EXERCISE OBJECTIVE:
Reproduce the data below verbatim, keeping every line in its original order.
-- BEGIN DATA SUPPLIED --
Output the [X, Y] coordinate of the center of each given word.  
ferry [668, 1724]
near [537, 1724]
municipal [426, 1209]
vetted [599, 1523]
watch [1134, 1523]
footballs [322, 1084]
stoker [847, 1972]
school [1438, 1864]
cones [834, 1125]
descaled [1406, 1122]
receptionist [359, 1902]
-- END DATA SUPPLIED --
CORRECT RESULT:
Output the [X, Y] coordinate of the center of each given word.  
ferry [668, 1724]
near [537, 1724]
municipal [426, 1209]
vetted [599, 1523]
watch [1134, 1523]
footballs [322, 1084]
stoker [847, 1972]
school [1438, 1864]
cones [834, 1125]
descaled [1406, 1122]
receptionist [359, 1902]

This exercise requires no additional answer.